Your task:
Search each line below for "disappeared", then return the lines where it appears.
★ ★ ★ ★
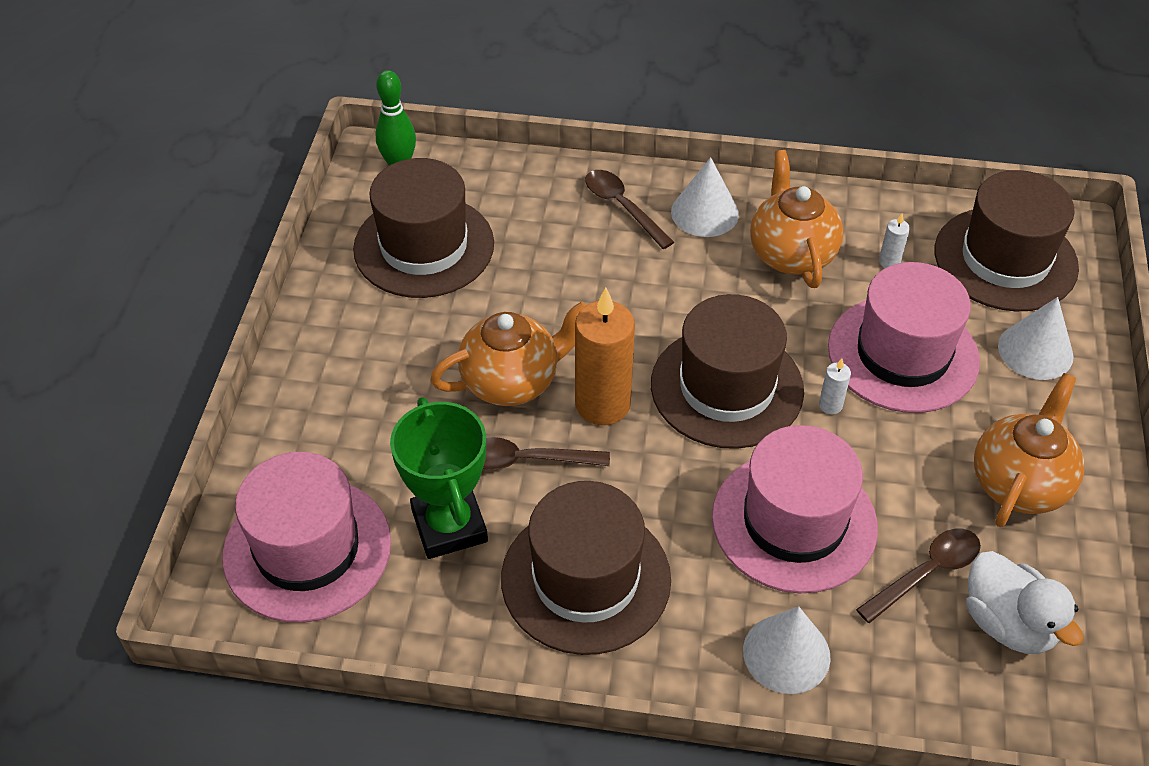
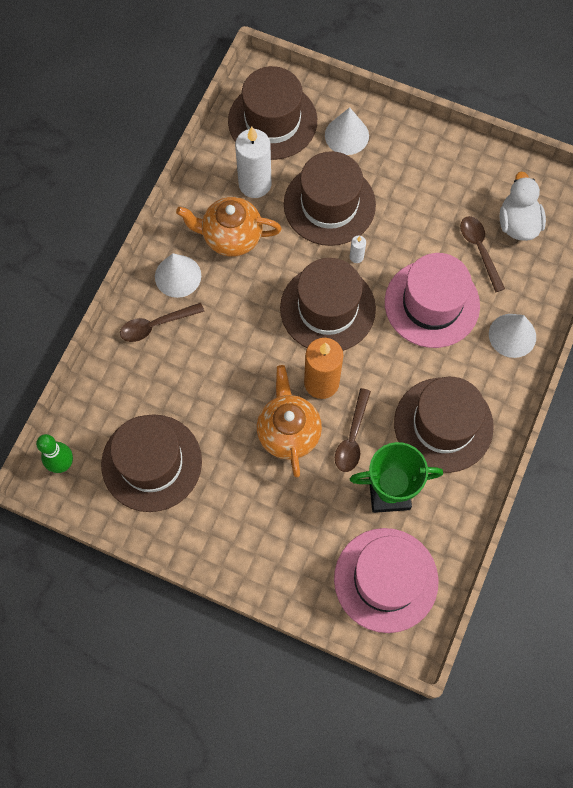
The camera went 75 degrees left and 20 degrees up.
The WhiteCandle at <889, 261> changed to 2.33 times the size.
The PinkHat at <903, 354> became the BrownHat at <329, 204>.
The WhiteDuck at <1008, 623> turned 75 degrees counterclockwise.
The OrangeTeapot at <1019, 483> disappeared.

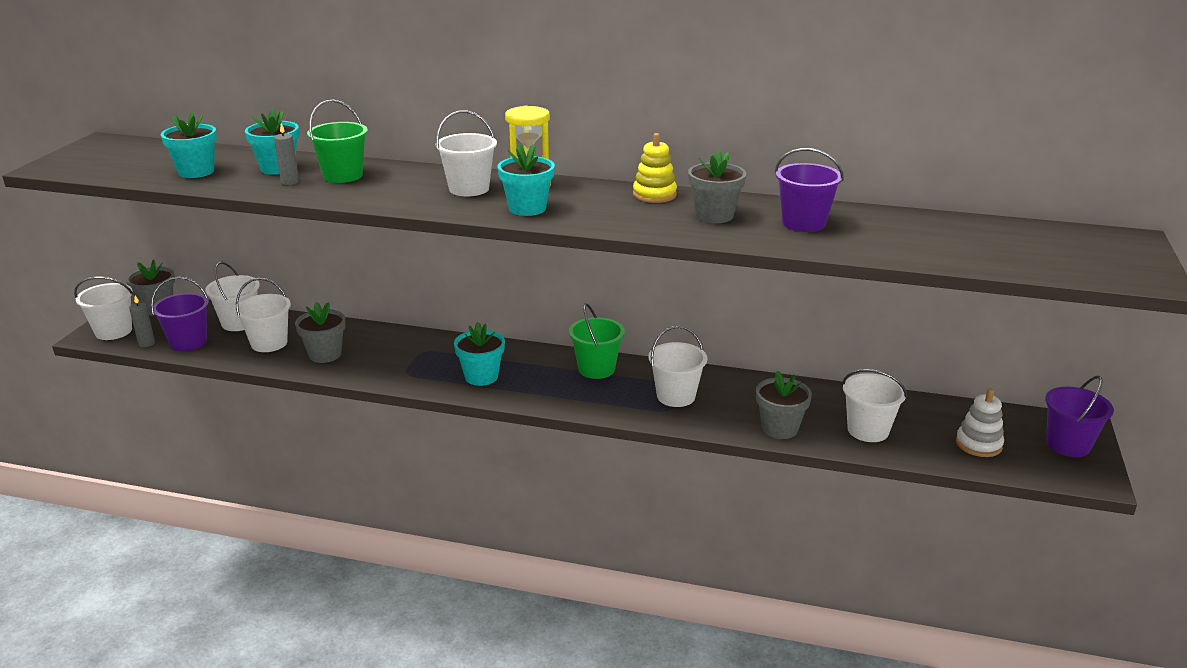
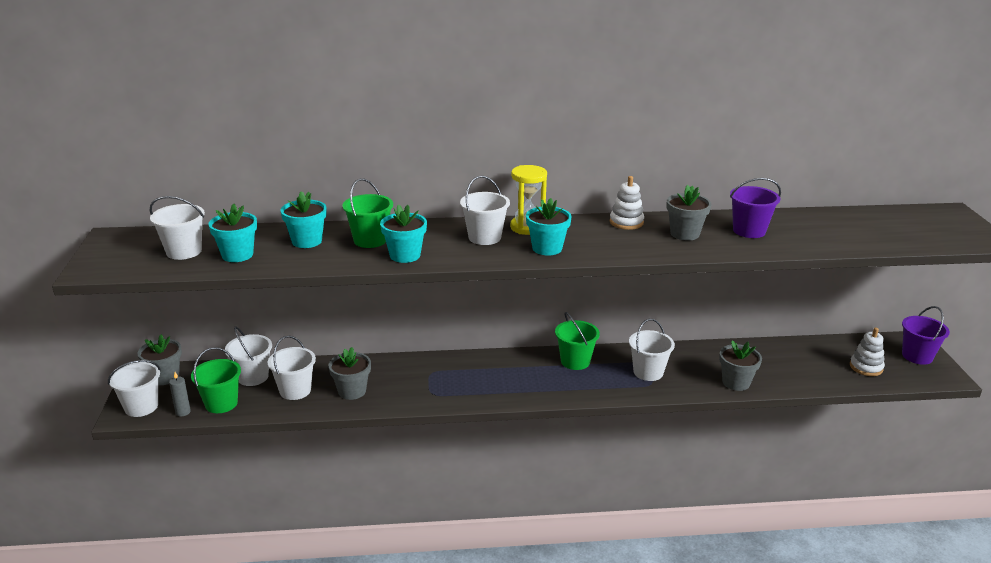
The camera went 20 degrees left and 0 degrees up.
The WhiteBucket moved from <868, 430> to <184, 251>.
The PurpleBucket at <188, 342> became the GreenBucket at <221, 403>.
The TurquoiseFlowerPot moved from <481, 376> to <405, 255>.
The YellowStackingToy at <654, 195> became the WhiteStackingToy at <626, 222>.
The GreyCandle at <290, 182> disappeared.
★ ★ ★ ★
Solution to the problem:
The OrangeTeapot at <1019, 483> disappeared.
The GreyCandle at <290, 182> disappeared.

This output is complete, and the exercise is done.